■ **Your objective**
Find the word "yellow" in the data. Return every line where it appears.

■ **Dataset extract**

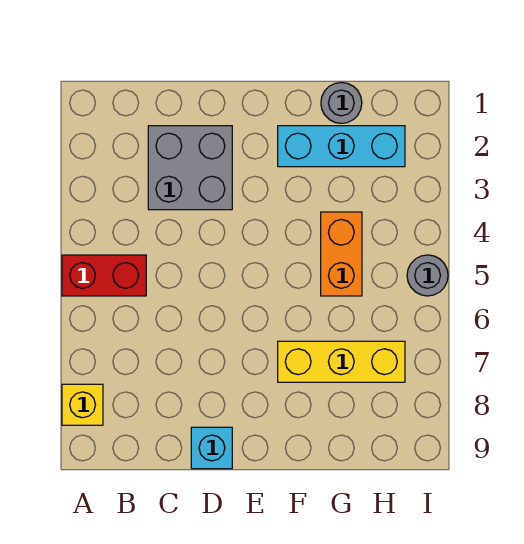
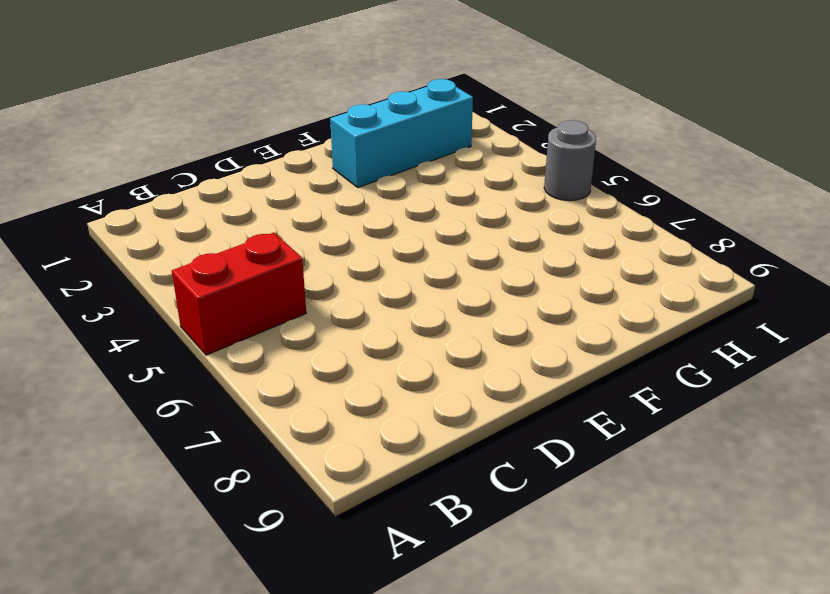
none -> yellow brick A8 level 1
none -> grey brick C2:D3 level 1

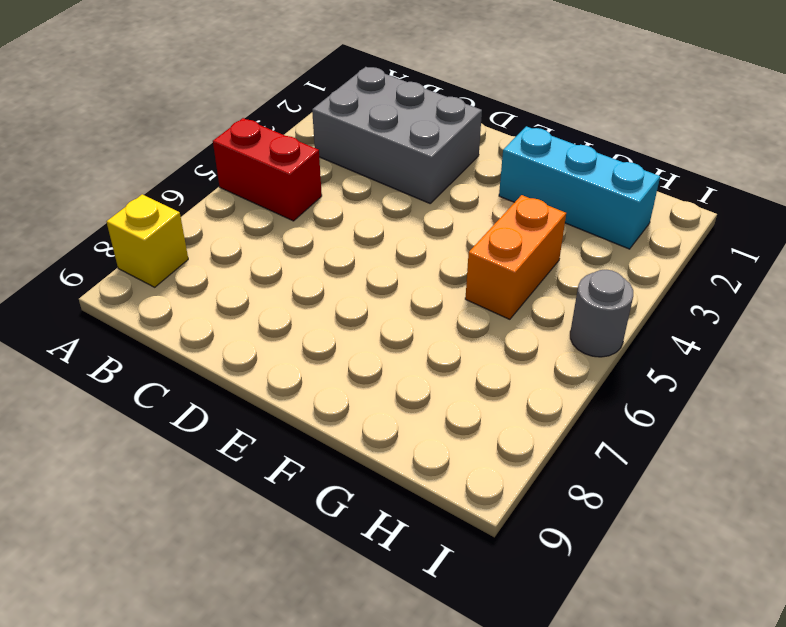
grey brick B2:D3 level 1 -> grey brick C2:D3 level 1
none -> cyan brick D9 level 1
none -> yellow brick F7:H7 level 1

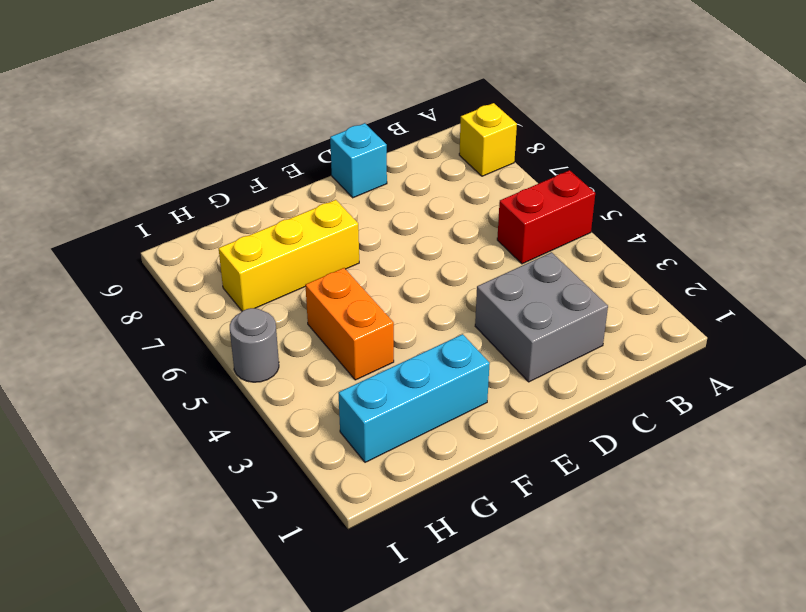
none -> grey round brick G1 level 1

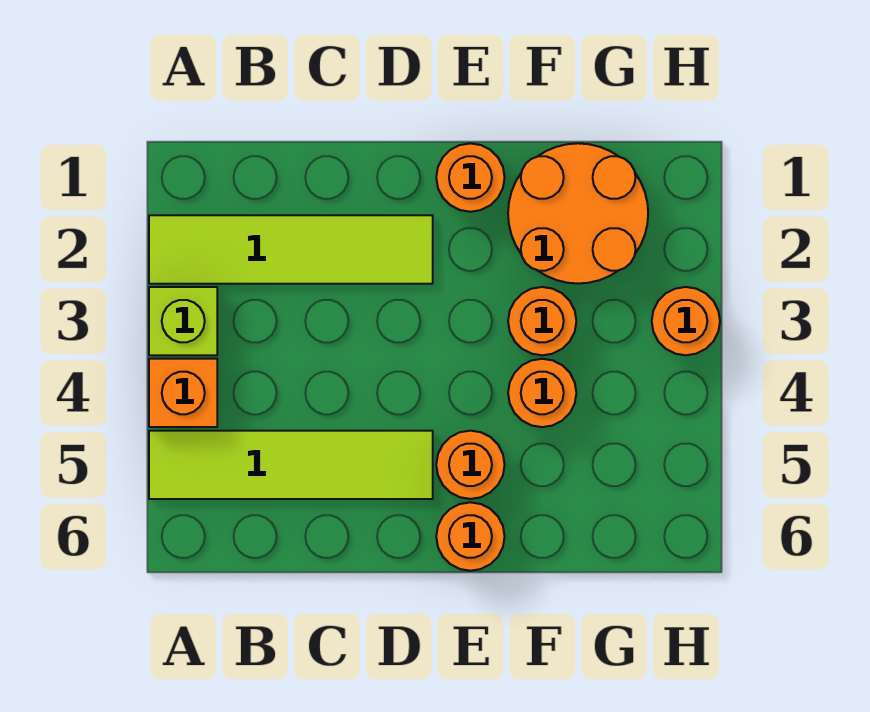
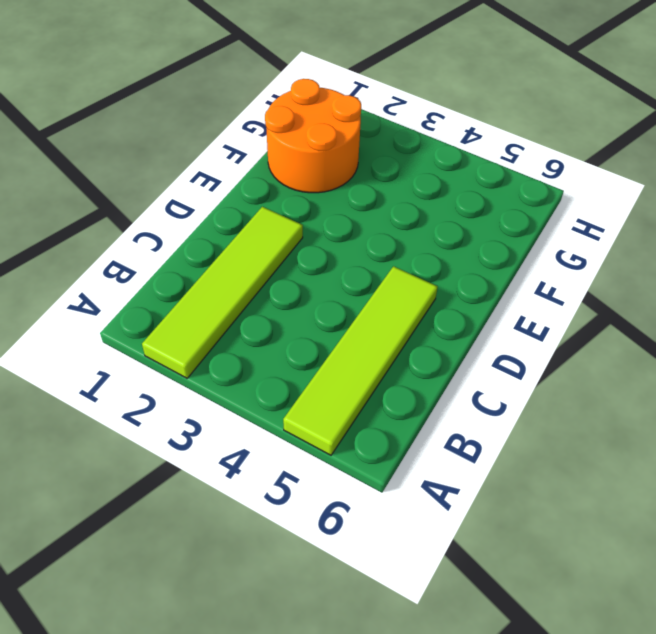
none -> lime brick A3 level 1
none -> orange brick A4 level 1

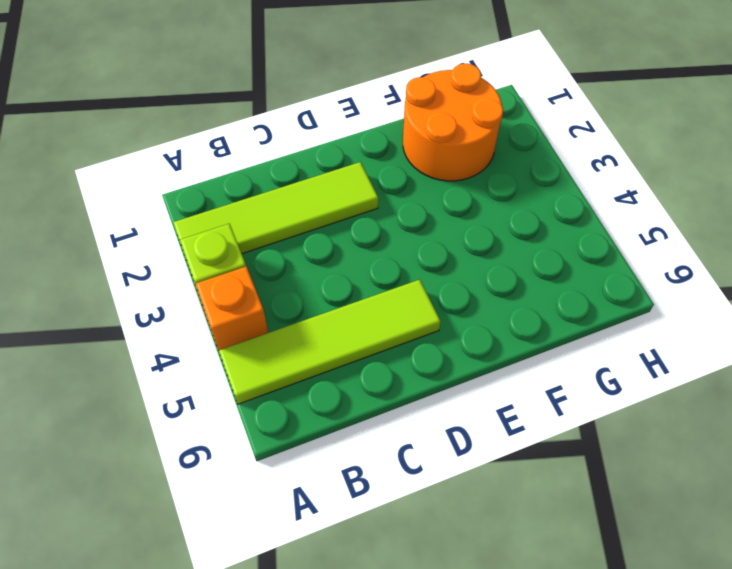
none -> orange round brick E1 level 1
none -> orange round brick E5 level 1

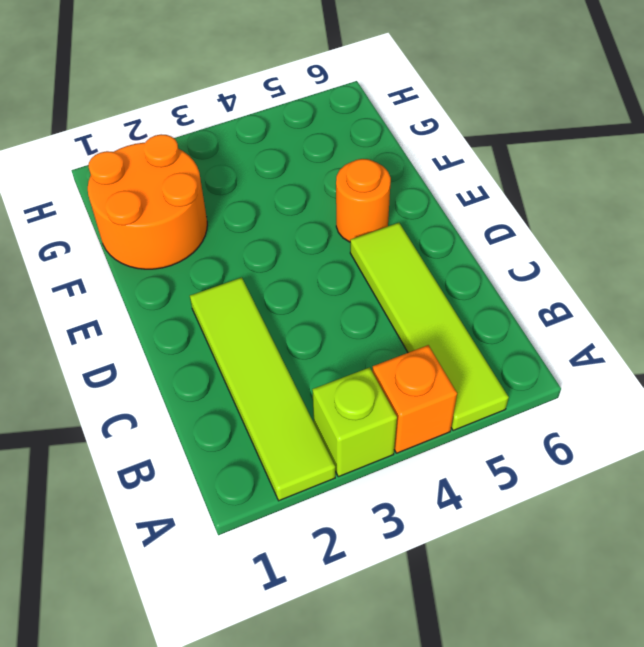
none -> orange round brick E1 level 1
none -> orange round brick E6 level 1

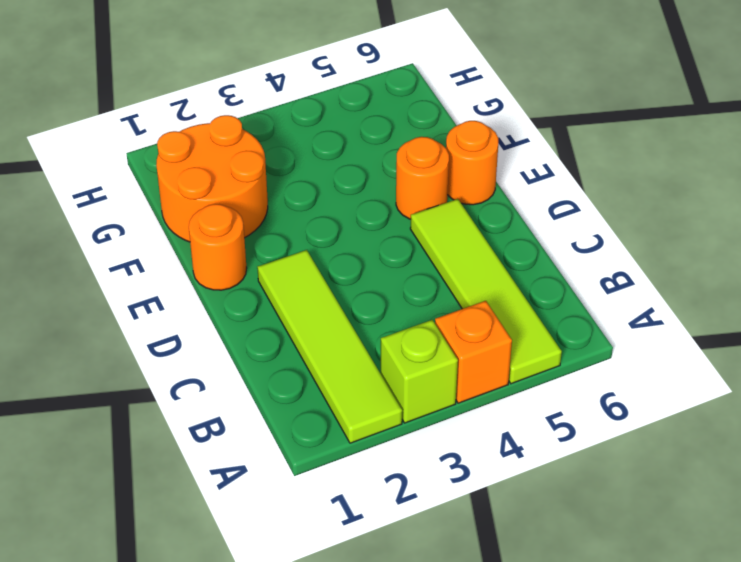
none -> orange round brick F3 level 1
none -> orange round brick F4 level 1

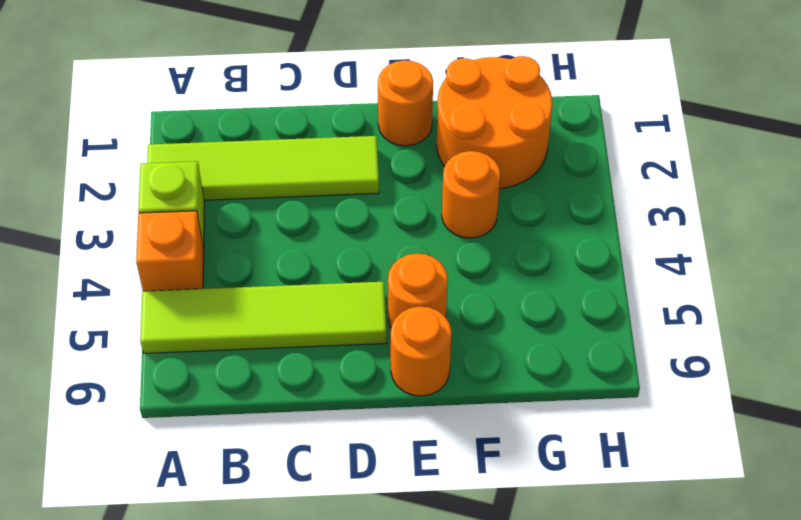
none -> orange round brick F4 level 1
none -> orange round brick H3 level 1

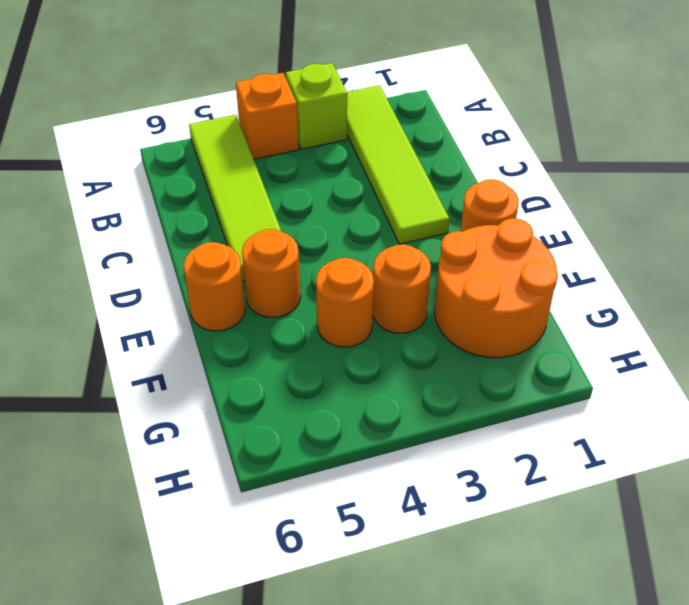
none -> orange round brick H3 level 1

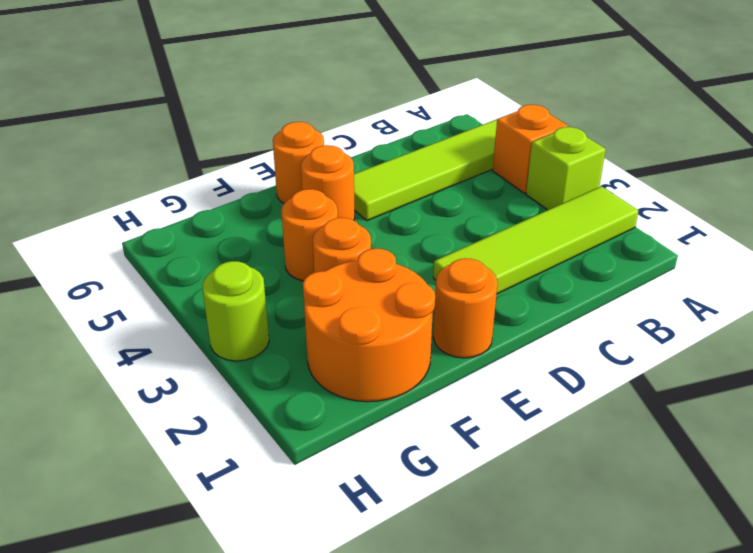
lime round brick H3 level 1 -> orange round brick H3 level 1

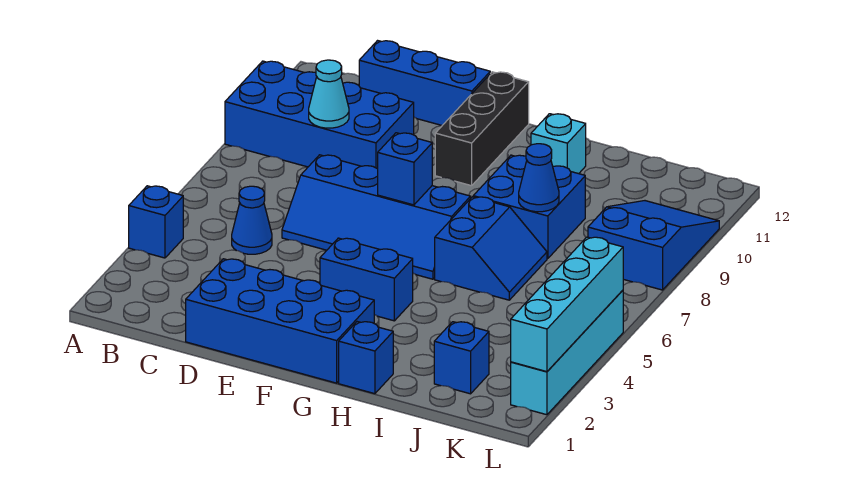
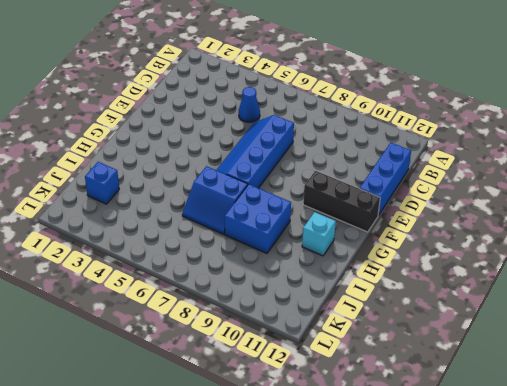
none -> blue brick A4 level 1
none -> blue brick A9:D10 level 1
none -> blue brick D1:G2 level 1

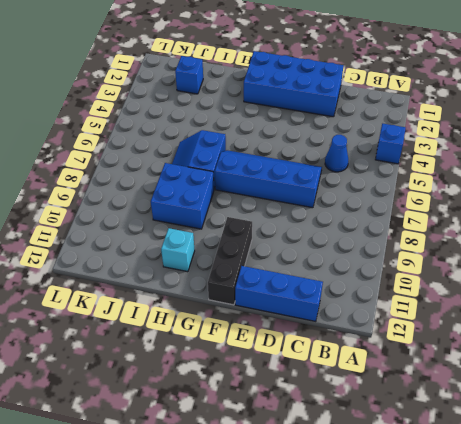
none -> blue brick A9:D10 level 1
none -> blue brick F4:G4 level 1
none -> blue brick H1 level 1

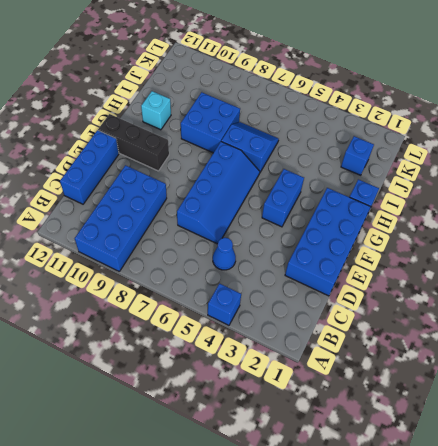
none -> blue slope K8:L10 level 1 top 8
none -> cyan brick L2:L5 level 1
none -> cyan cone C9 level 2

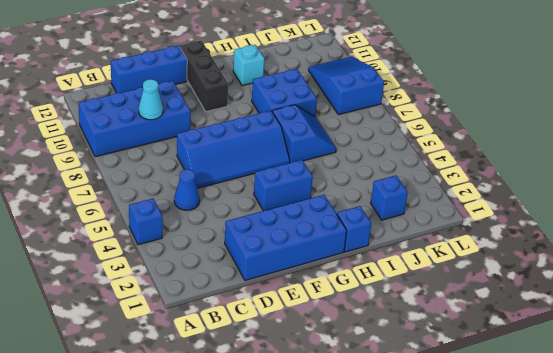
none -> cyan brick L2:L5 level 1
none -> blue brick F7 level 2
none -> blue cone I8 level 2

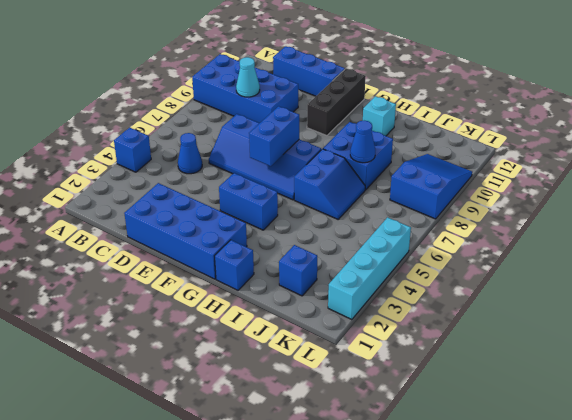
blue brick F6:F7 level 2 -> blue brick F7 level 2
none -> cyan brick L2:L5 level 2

■ **Solution**
none -> yellow brick A8 level 1
none -> yellow brick F7:H7 level 1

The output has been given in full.